- [WORK ITEM]
In the copy, every record below must appear exactly as given, and no picture may appear.

- [INPUT MATERIAL]
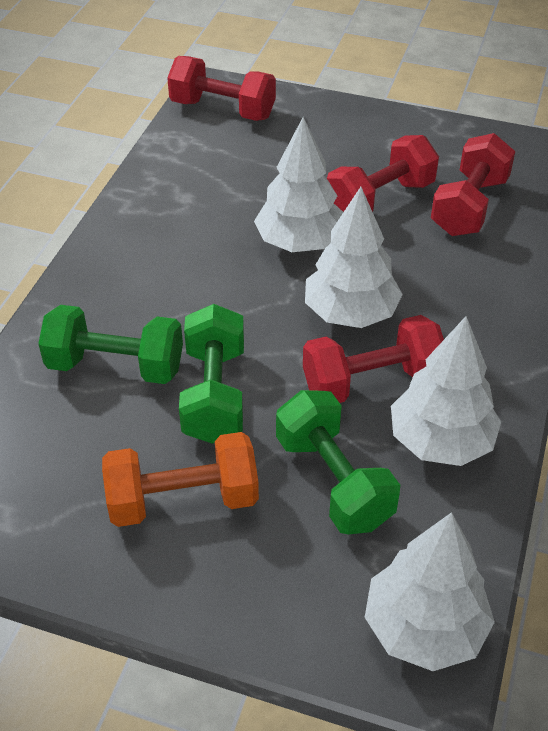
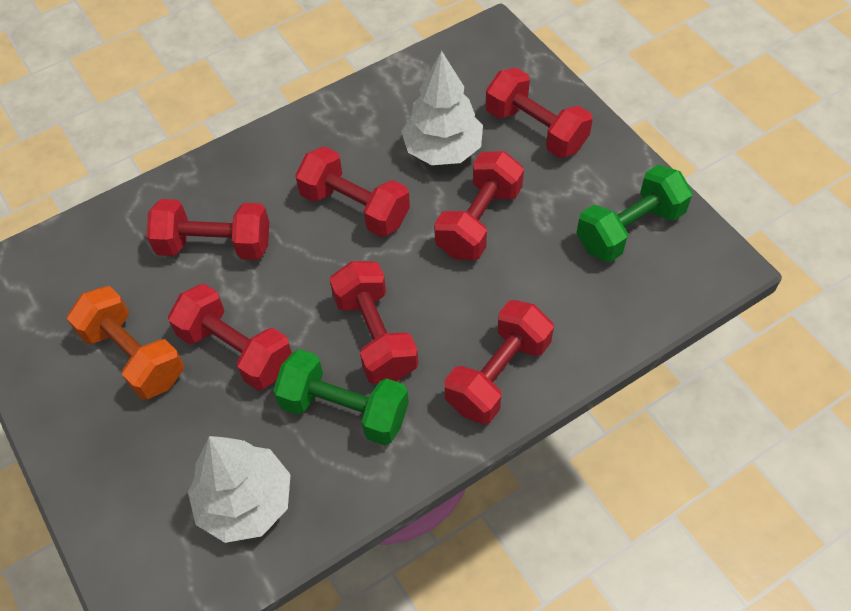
green dumbbell: 3 -> 2
red dumbbell: 4 -> 7
white tree: 4 -> 2

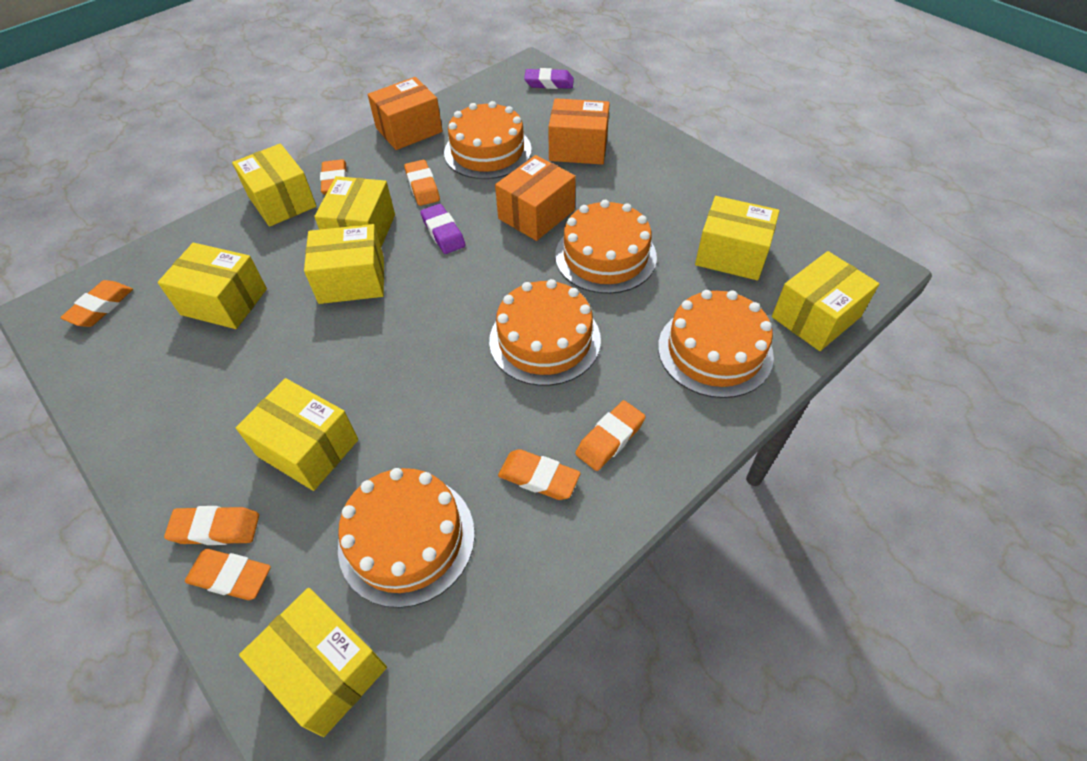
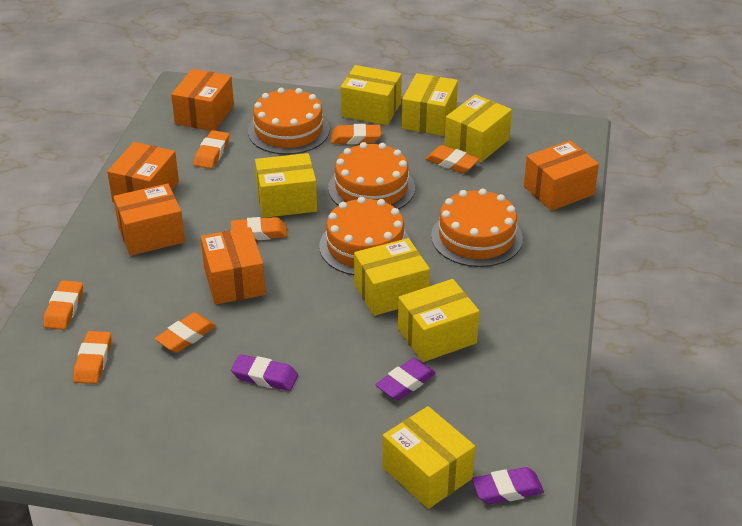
orange box: 3 -> 5
orange cake: 5 -> 4
purple eraser: 2 -> 3
yellow box: 8 -> 7

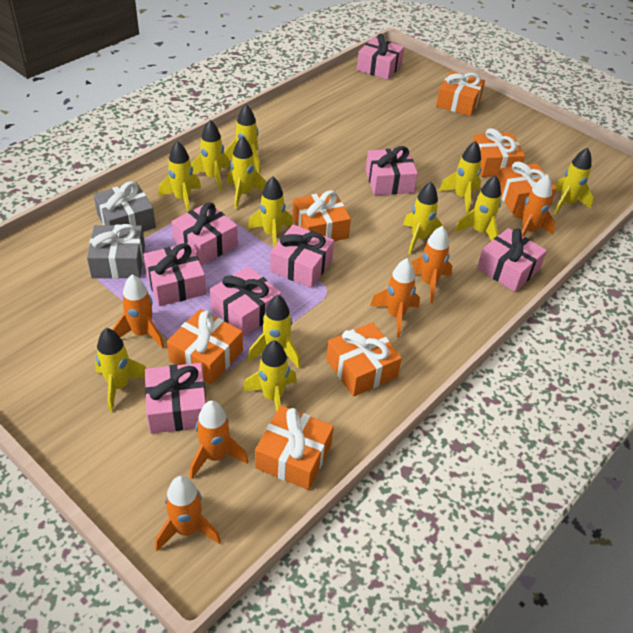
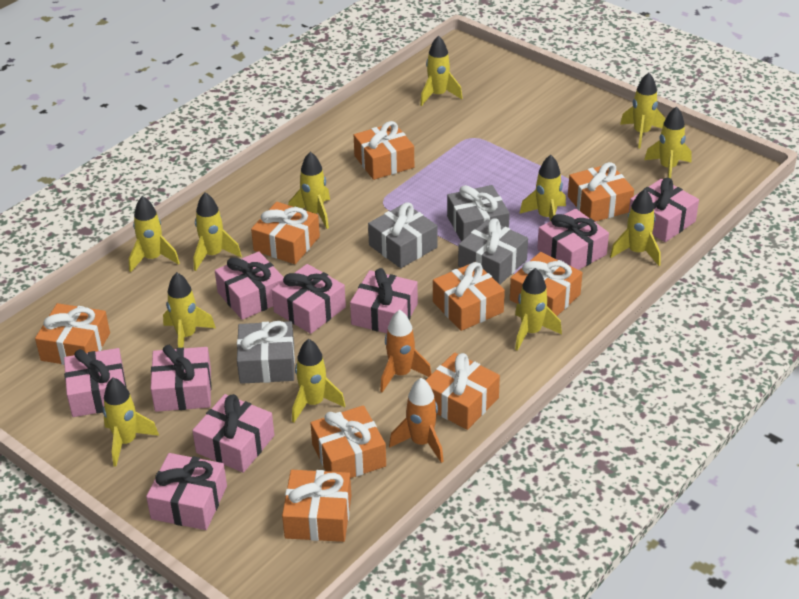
grey gift: 2 -> 4
orange gift: 7 -> 9
orange rocket: 6 -> 2
pink gift: 8 -> 9

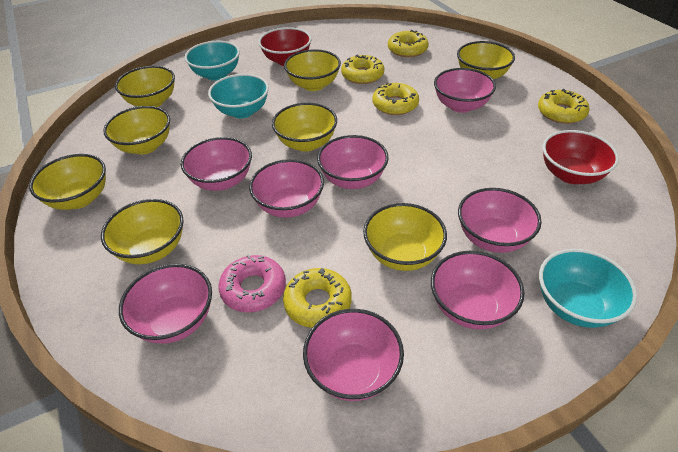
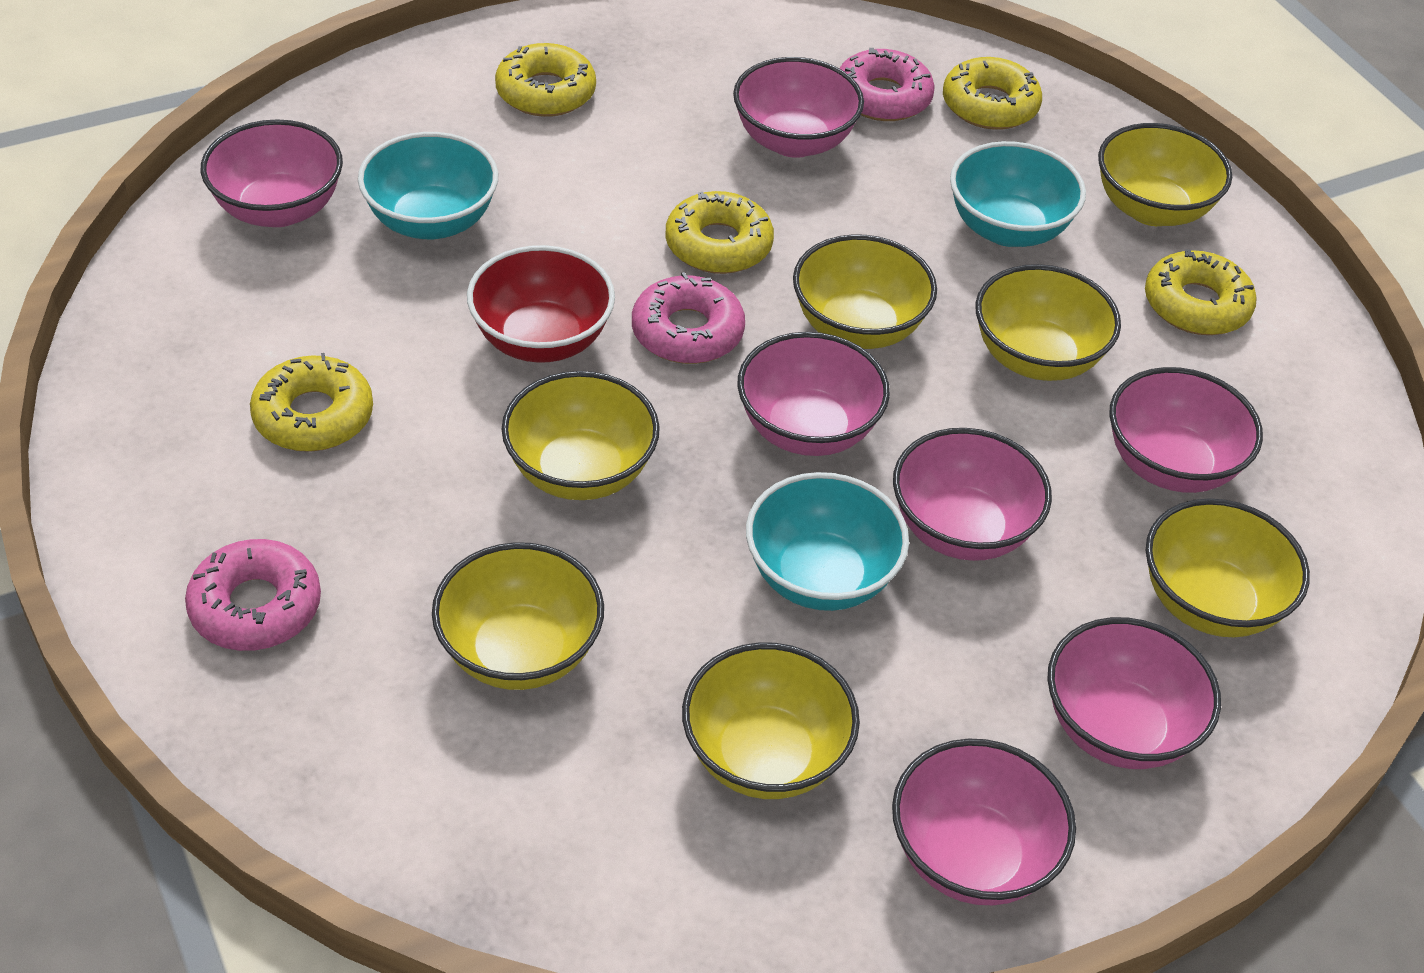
pink bowl: 8 -> 7
pink donut: 1 -> 3
red bowl: 2 -> 1
yellow bowl: 8 -> 7

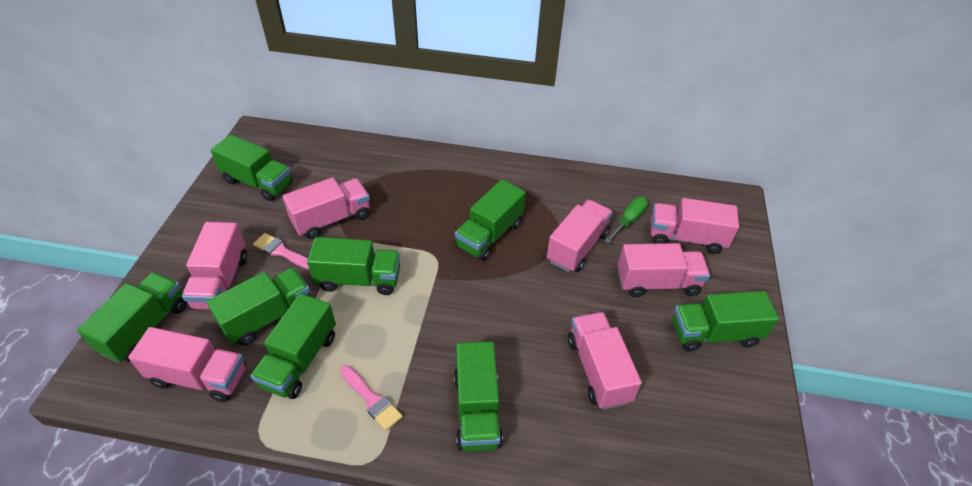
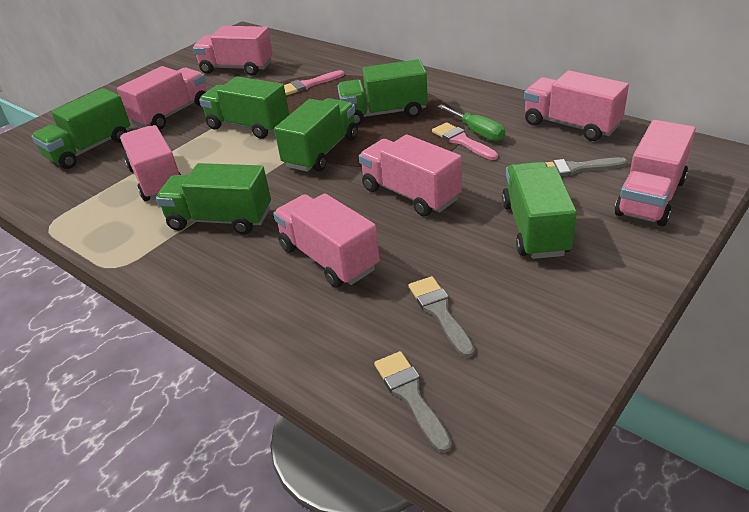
green truck: 8 -> 6
grey brush: 0 -> 3

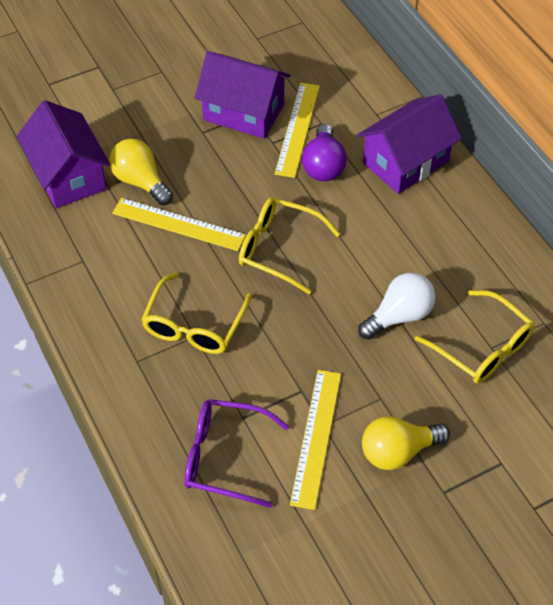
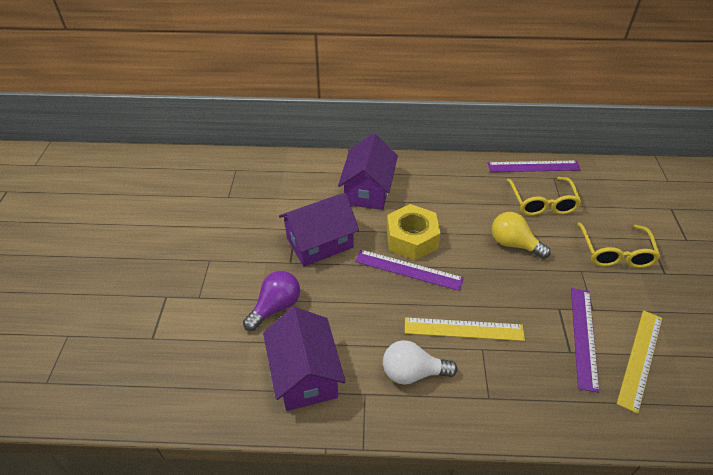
purple glasses: 1 -> 0
purple ruler: 0 -> 3
yellow glasses: 3 -> 2
yellow light bulb: 2 -> 1
yellow nut: 0 -> 1
yellow ruler: 3 -> 2

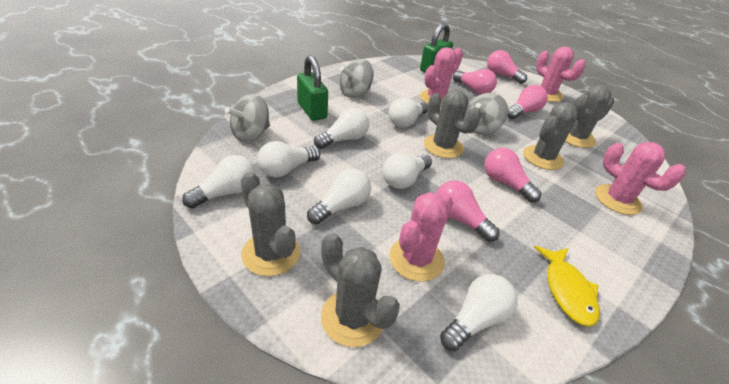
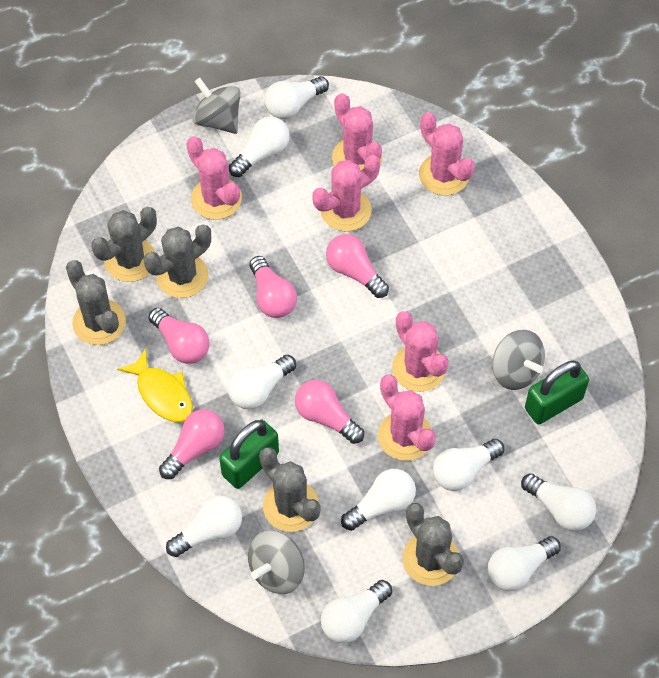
pink cactus: 4 -> 6
white light bulb: 7 -> 9

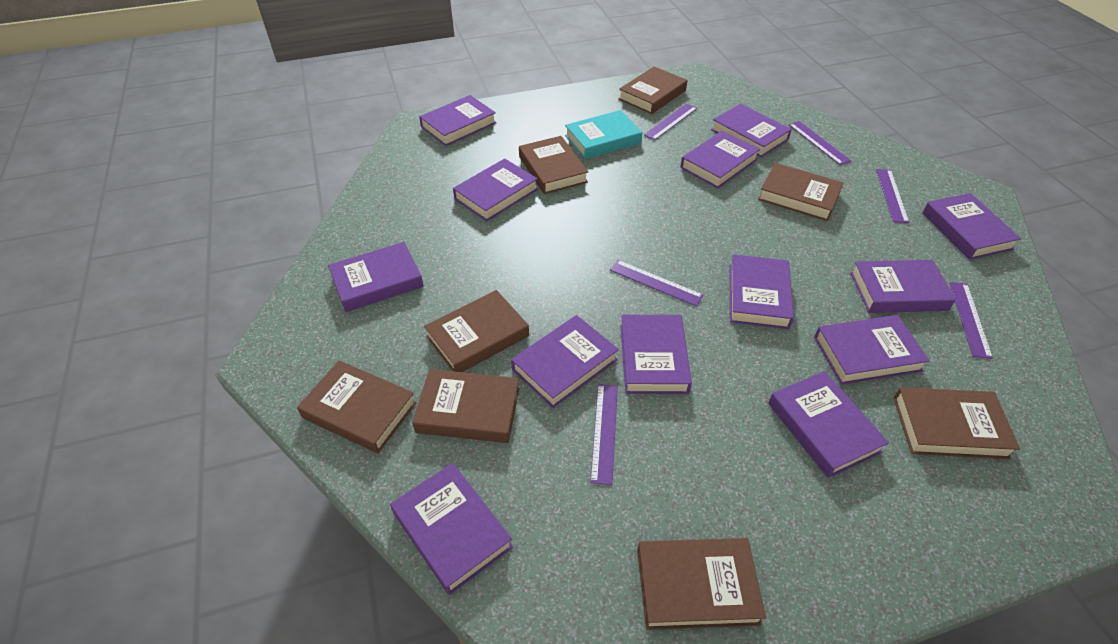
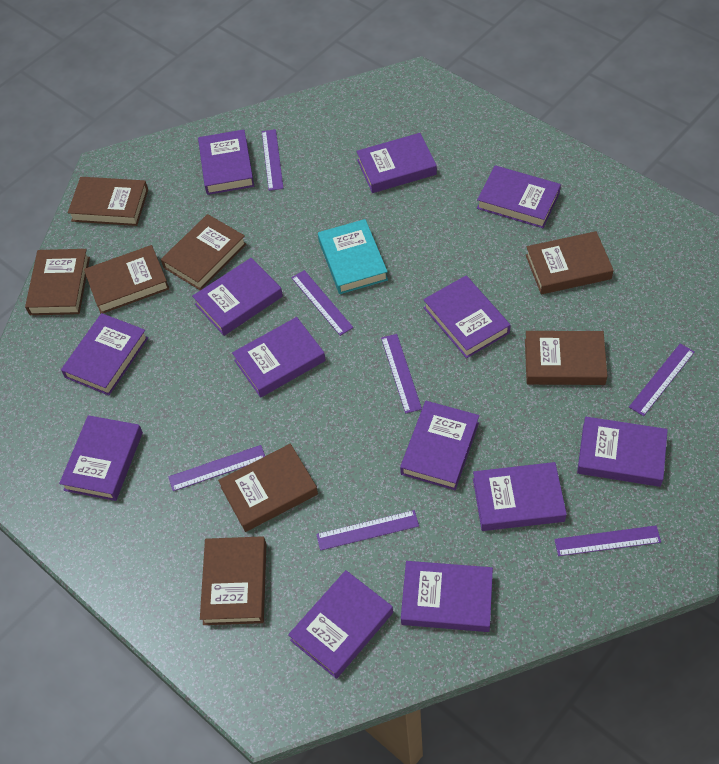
purple ruler: 6 -> 7

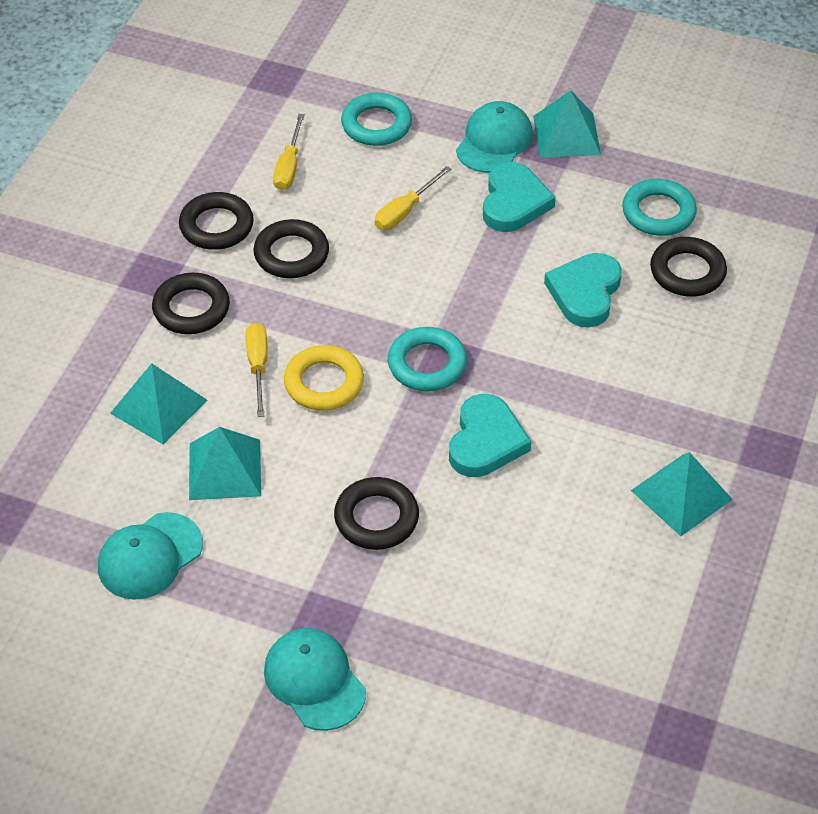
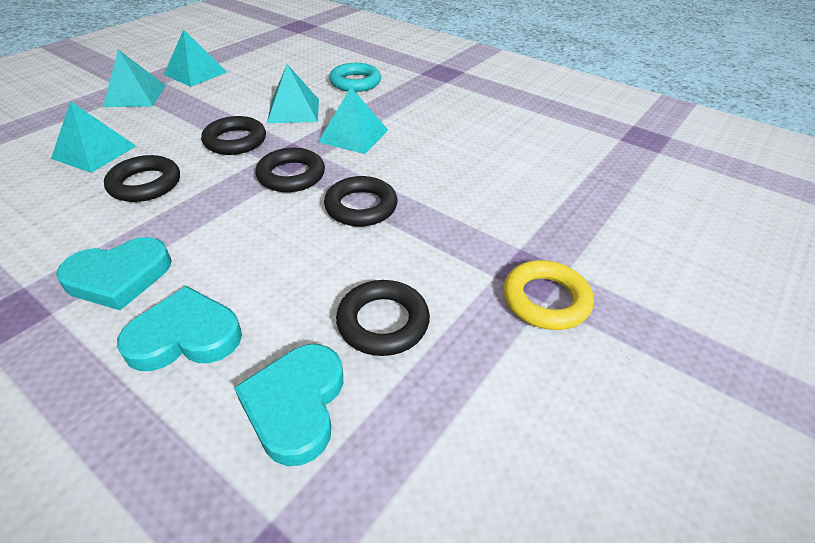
turquoise cap: 3 -> 0
turquoise pyramid: 4 -> 5
turquoise ring: 3 -> 1
yellow screwdriver: 3 -> 0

- [ANSWER SPACE]
green dumbbell: 3 -> 2
red dumbbell: 4 -> 7
white tree: 4 -> 2

orange box: 3 -> 5
orange cake: 5 -> 4
purple eraser: 2 -> 3
yellow box: 8 -> 7

grey gift: 2 -> 4
orange gift: 7 -> 9
orange rocket: 6 -> 2
pink gift: 8 -> 9

pink bowl: 8 -> 7
pink donut: 1 -> 3
red bowl: 2 -> 1
yellow bowl: 8 -> 7

green truck: 8 -> 6
grey brush: 0 -> 3

purple glasses: 1 -> 0
purple ruler: 0 -> 3
yellow glasses: 3 -> 2
yellow light bulb: 2 -> 1
yellow nut: 0 -> 1
yellow ruler: 3 -> 2

pink cactus: 4 -> 6
white light bulb: 7 -> 9

purple ruler: 6 -> 7

turquoise cap: 3 -> 0
turquoise pyramid: 4 -> 5
turquoise ring: 3 -> 1
yellow screwdriver: 3 -> 0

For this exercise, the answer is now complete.